═════ DATASET EXTRACT ═════

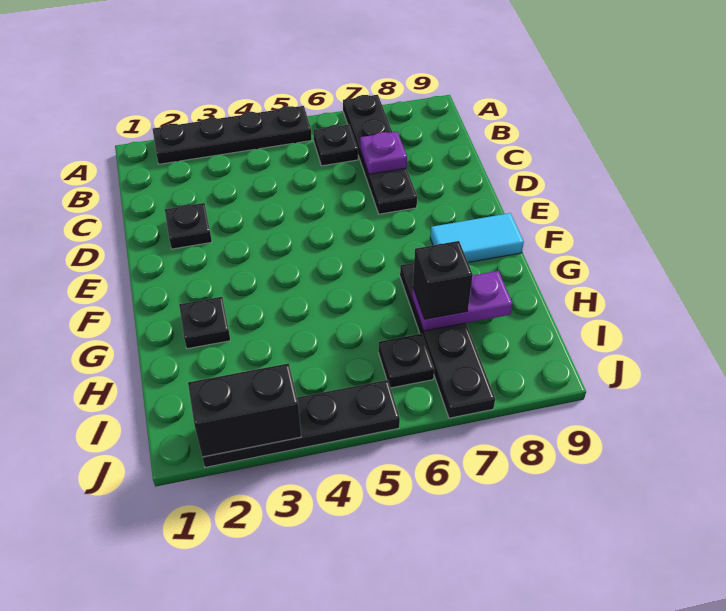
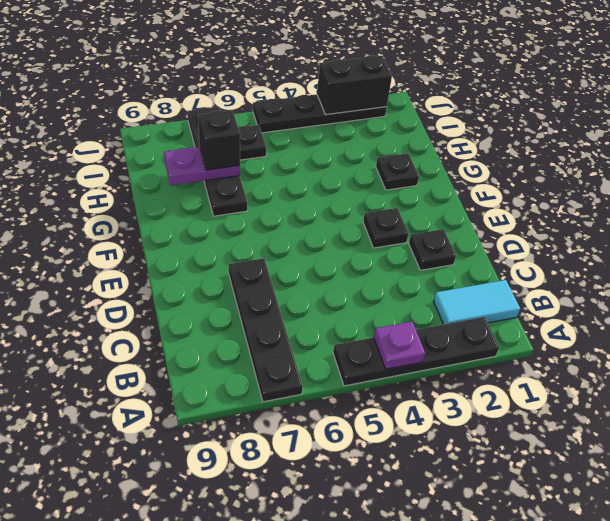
black 1x1 plate [313,124,358,166] -> black 1x1 plate moved to [363,208,408,248]
purple 1x1 plate [360,131,407,174] -> purple 1x1 plate moved to [374,321,425,369]
cyan 1x2 tile [430,213,524,263] -> cyan 1x2 tile moved to [434,280,520,324]

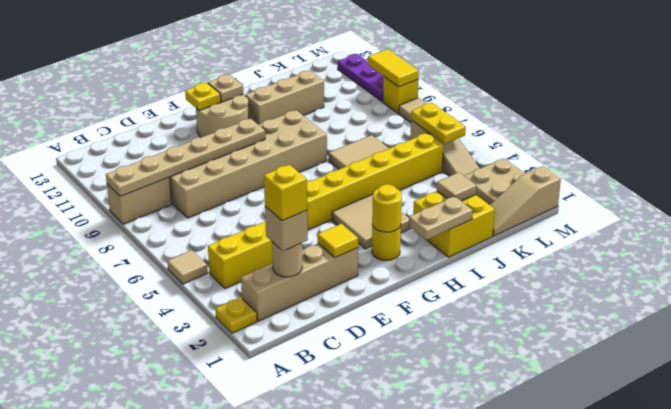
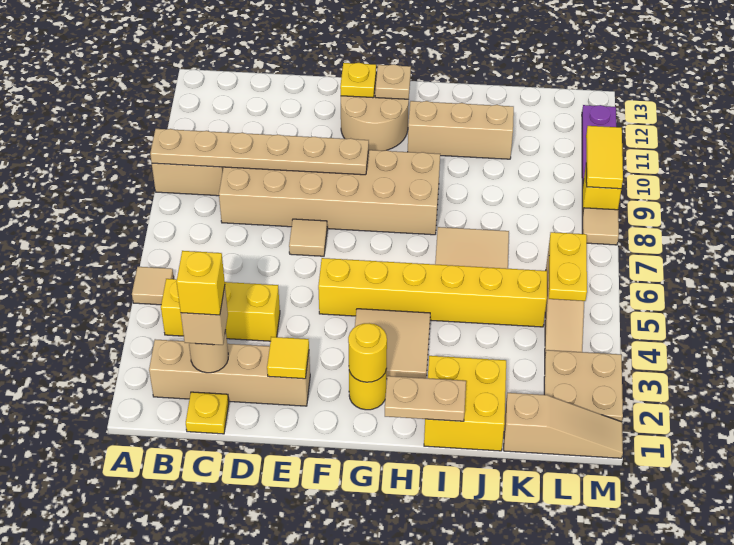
yellow 1x1 plate [215,297,257,333] -> yellow 1x1 plate moved to [186,392,229,434]
tan 1x1 tile [437,172,476,201] -> tan 1x1 tile moved to [289,219,327,256]
tan 1x3 slope [490,166,561,236] -> tan 1x3 slope turned to [504,393,623,458]

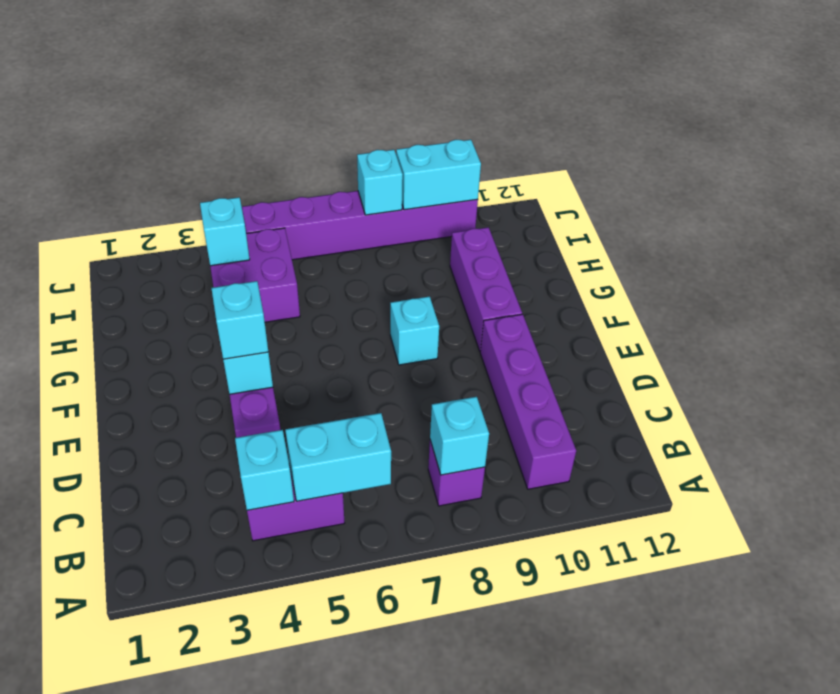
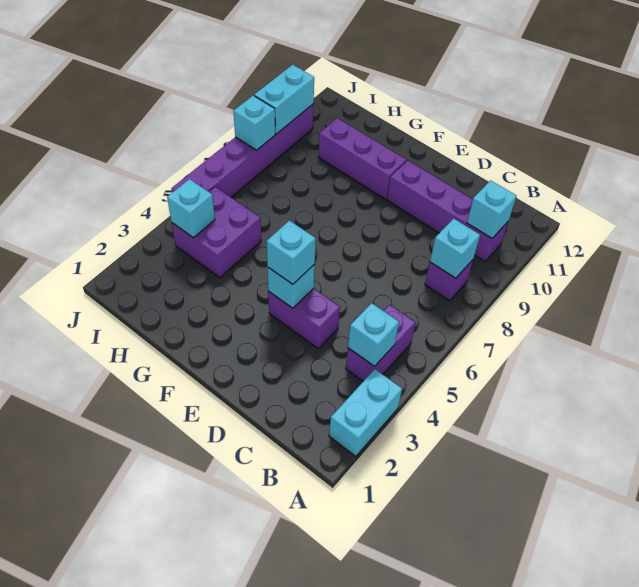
cyan 1x2 brick [285,413,391,501] -> cyan 1x2 brick moved to [329,369,402,456]
cyan 1x1 brick [390,296,439,365] -> cyan 1x1 brick moved to [467,180,517,238]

═════

## YOUR TASK
Your task is to output the material word for word while leaving out every image.

## RESPONSE TO THIS EXERCISE
black 1x1 plate [313,124,358,166] -> black 1x1 plate moved to [363,208,408,248]
purple 1x1 plate [360,131,407,174] -> purple 1x1 plate moved to [374,321,425,369]
cyan 1x2 tile [430,213,524,263] -> cyan 1x2 tile moved to [434,280,520,324]

yellow 1x1 plate [215,297,257,333] -> yellow 1x1 plate moved to [186,392,229,434]
tan 1x1 tile [437,172,476,201] -> tan 1x1 tile moved to [289,219,327,256]
tan 1x3 slope [490,166,561,236] -> tan 1x3 slope turned to [504,393,623,458]

cyan 1x2 brick [285,413,391,501] -> cyan 1x2 brick moved to [329,369,402,456]
cyan 1x1 brick [390,296,439,365] -> cyan 1x1 brick moved to [467,180,517,238]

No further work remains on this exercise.